_Work task_:
From the line containing "blue plate [430,435,540,531]" through the last line of the records, print every line exactly and nothing more.

Coordinate-based change listings:
___
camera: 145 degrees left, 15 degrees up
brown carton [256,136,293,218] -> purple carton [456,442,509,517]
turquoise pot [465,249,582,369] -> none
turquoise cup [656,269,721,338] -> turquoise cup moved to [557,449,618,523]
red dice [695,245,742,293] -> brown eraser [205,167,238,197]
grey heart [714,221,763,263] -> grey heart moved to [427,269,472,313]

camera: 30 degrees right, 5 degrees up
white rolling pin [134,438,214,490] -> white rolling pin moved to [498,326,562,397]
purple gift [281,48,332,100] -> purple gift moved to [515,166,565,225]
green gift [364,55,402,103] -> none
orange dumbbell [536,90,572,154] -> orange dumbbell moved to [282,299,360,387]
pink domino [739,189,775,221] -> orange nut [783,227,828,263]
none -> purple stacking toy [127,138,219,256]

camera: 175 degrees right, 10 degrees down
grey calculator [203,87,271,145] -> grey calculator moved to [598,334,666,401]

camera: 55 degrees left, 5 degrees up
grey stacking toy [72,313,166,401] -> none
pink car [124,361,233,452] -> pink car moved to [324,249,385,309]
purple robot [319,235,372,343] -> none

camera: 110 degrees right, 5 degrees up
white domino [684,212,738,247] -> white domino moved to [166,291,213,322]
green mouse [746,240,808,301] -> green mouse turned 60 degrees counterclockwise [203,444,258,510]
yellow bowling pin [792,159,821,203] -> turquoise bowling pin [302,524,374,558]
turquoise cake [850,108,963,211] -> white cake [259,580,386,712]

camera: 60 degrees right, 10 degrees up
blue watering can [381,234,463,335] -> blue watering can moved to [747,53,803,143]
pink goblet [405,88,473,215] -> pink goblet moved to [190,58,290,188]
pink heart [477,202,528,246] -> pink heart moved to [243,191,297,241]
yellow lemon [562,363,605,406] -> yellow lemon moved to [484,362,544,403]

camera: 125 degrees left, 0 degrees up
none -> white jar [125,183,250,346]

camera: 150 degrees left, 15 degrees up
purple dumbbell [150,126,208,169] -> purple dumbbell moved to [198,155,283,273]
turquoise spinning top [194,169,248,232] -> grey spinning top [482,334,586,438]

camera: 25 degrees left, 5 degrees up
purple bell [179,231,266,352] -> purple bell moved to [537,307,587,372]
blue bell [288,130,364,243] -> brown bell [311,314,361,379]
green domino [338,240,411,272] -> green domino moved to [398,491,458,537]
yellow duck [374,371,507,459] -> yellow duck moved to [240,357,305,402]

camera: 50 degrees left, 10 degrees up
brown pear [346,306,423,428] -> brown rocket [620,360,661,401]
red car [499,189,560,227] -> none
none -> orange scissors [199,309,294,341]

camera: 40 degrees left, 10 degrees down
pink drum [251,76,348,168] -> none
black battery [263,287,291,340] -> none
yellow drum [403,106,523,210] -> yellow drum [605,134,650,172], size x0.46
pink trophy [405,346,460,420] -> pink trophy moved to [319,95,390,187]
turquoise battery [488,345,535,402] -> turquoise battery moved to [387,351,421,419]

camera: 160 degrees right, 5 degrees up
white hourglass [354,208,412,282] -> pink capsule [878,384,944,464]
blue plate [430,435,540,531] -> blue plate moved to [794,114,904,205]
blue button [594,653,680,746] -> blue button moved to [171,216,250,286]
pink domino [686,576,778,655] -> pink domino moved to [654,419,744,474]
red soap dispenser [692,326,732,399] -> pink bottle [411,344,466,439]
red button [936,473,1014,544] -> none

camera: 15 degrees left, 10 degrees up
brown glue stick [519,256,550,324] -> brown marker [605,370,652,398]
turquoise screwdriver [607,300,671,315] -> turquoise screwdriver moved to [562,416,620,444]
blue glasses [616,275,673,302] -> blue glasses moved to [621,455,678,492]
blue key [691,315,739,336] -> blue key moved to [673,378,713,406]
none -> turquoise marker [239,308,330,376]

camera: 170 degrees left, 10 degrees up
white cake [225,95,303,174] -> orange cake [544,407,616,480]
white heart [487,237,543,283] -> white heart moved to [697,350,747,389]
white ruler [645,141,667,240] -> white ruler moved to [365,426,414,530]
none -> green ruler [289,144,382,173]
___
_Result for this exercise_:
blue plate [430,435,540,531] -> blue plate moved to [794,114,904,205]
blue button [594,653,680,746] -> blue button moved to [171,216,250,286]
pink domino [686,576,778,655] -> pink domino moved to [654,419,744,474]
red soap dispenser [692,326,732,399] -> pink bottle [411,344,466,439]
red button [936,473,1014,544] -> none

camera: 15 degrees left, 10 degrees up
brown glue stick [519,256,550,324] -> brown marker [605,370,652,398]
turquoise screwdriver [607,300,671,315] -> turquoise screwdriver moved to [562,416,620,444]
blue glasses [616,275,673,302] -> blue glasses moved to [621,455,678,492]
blue key [691,315,739,336] -> blue key moved to [673,378,713,406]
none -> turquoise marker [239,308,330,376]

camera: 170 degrees left, 10 degrees up
white cake [225,95,303,174] -> orange cake [544,407,616,480]
white heart [487,237,543,283] -> white heart moved to [697,350,747,389]
white ruler [645,141,667,240] -> white ruler moved to [365,426,414,530]
none -> green ruler [289,144,382,173]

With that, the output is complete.